== Segment start ==
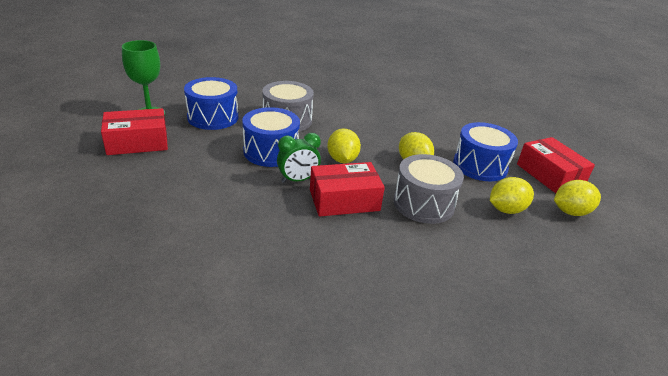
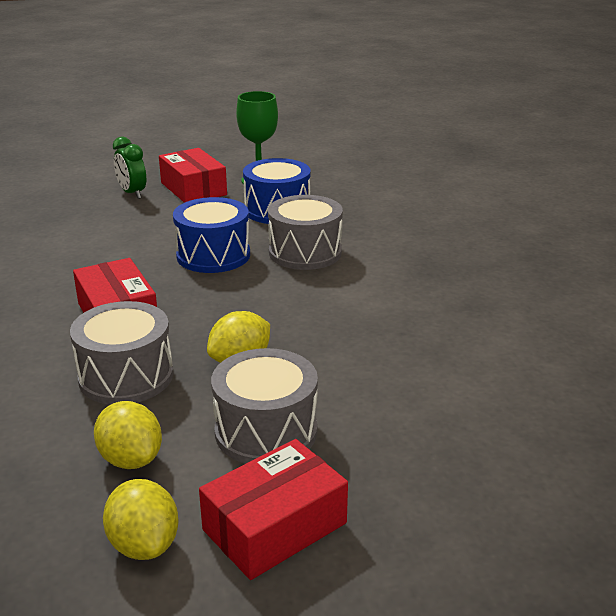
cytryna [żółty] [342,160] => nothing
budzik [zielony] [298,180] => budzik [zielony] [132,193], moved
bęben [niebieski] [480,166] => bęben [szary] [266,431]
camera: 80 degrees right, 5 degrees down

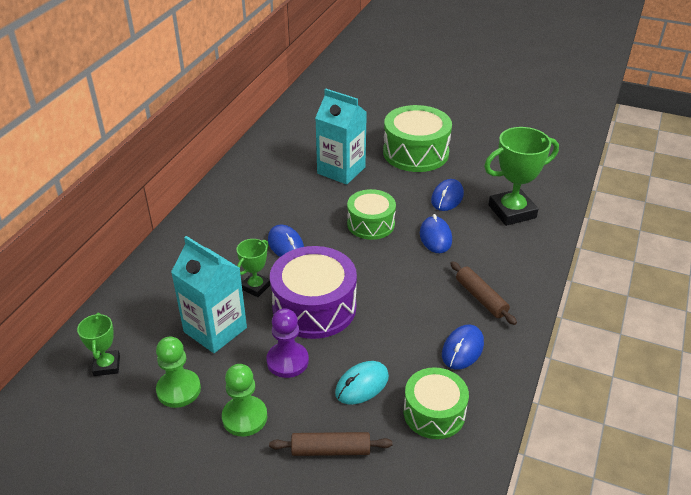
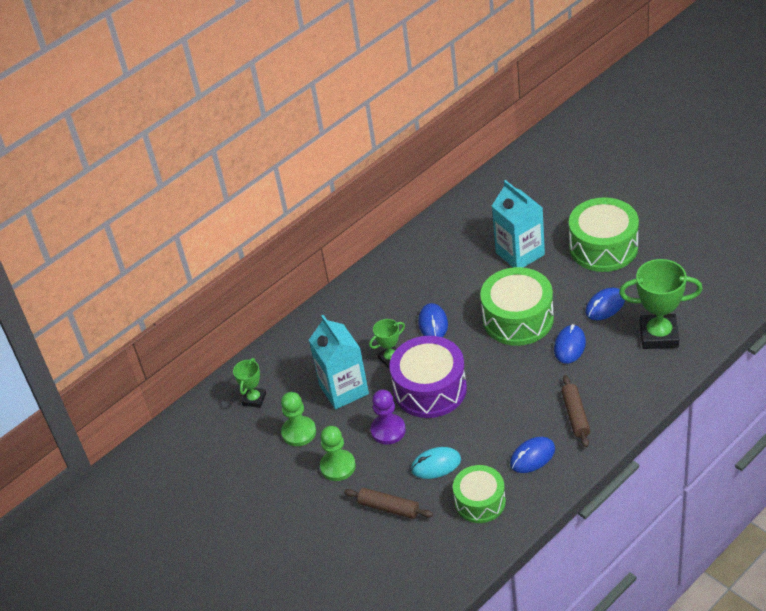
bęben [zielony] [371,224] => bęben [zielony] [518,319], x1.55
camera: 30 degrees right, 5 degrees up

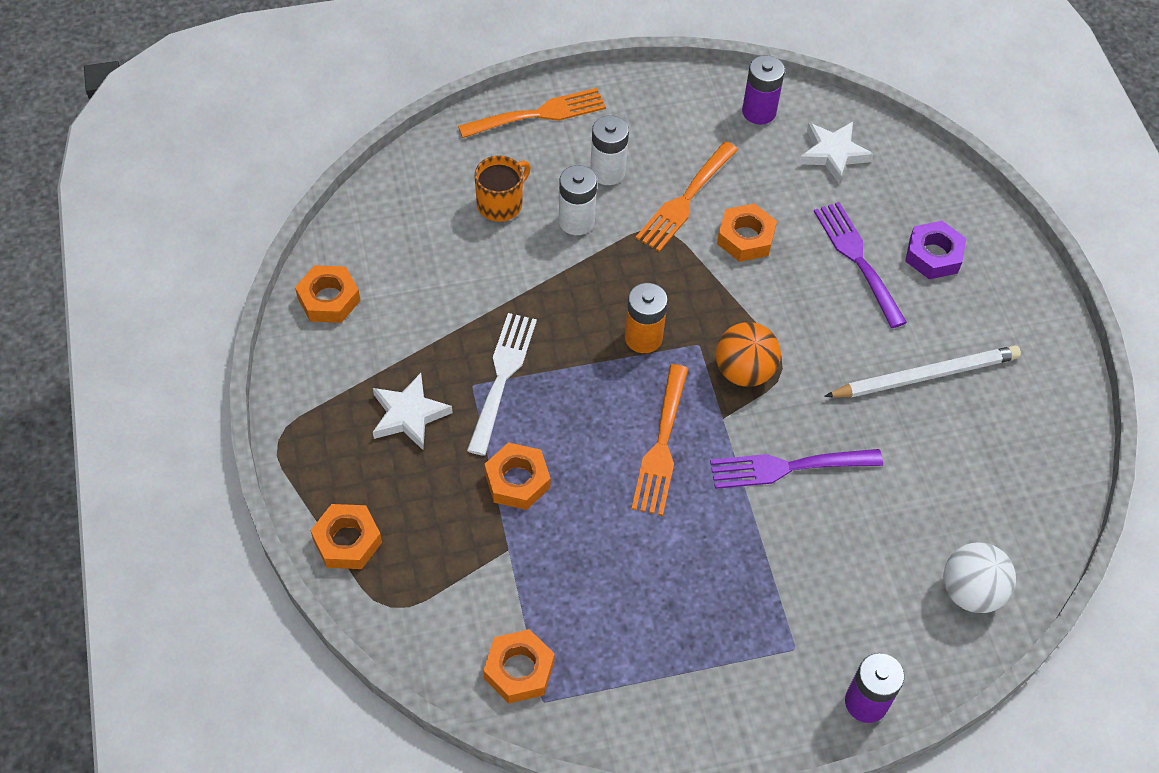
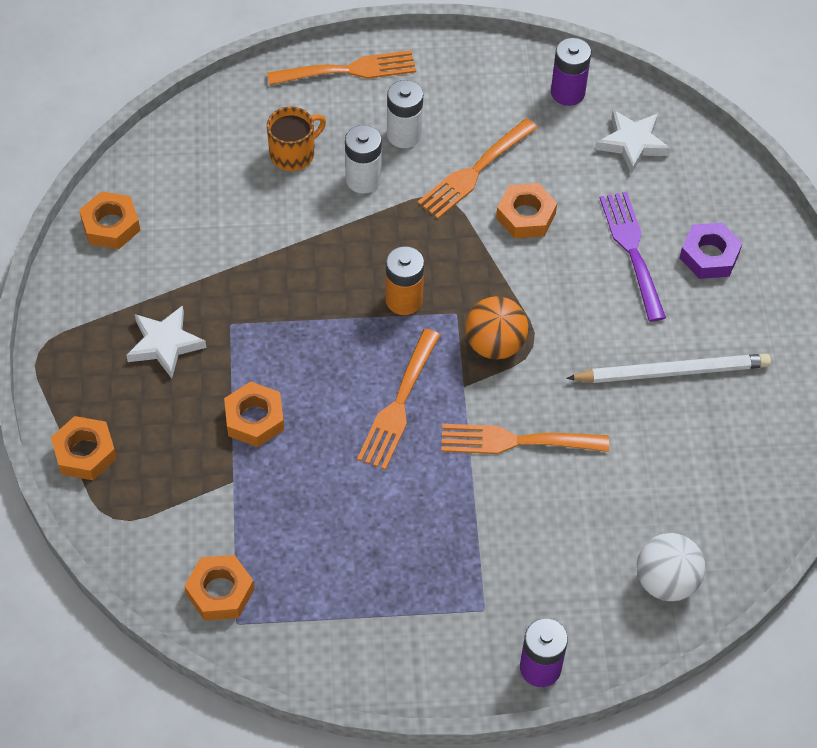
widelec [biały] [502,376] => nothing
widelec [fioletowy] [787,467] => widelec [pomarańczowy] [516,441]
camera: 10 degrees right, 0 degrees up

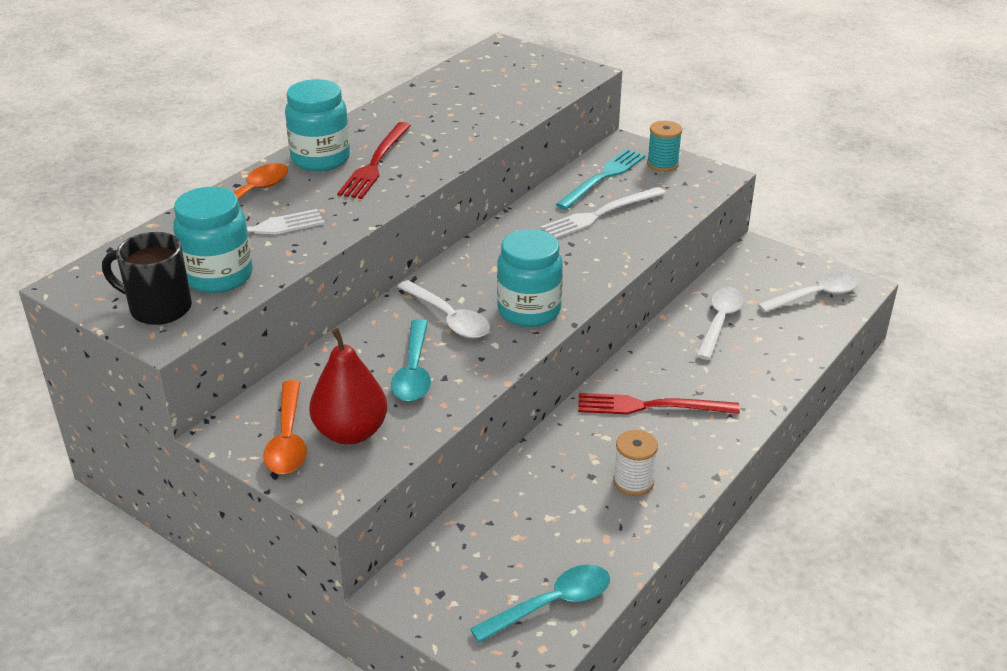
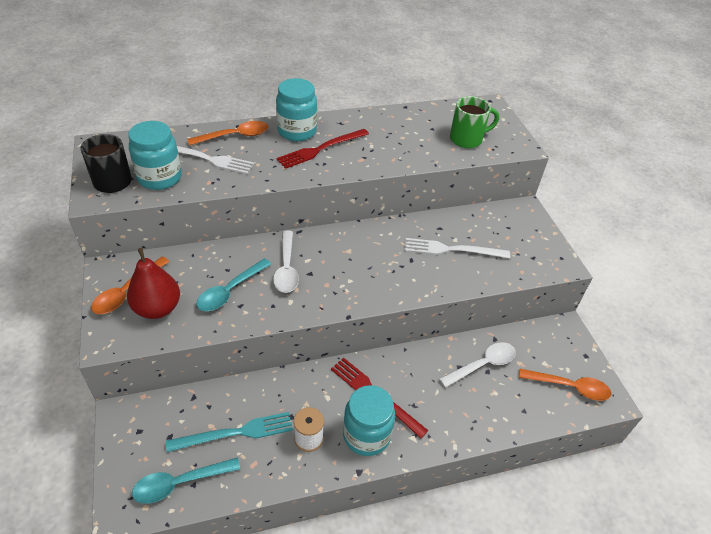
szpulka [turkusowy] [662,164] => nothing
nothing => kubek [zielony] [467,139]
słoik [turkusowy] [529,311] => słoik [turkusowy] [366,435], moved
widelec [turkusowy] [603,177] => widelec [turkusowy] [235,433], moved
łyżka [biały] [815,296] => łyżka [pomarańczowy] [569,387]
łyżka [turkusowy] [551,604] => łyżka [turkusowy] [180,483], 150 degrees clockwise
camera: 35 degrees right, 10 degrees up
== Segment end ==
Which lines above contain the word "bęben"? Copy each one.

*WRITTEN ANSWER*
bęben [niebieski] [480,166] => bęben [szary] [266,431]
bęben [zielony] [371,224] => bęben [zielony] [518,319], x1.55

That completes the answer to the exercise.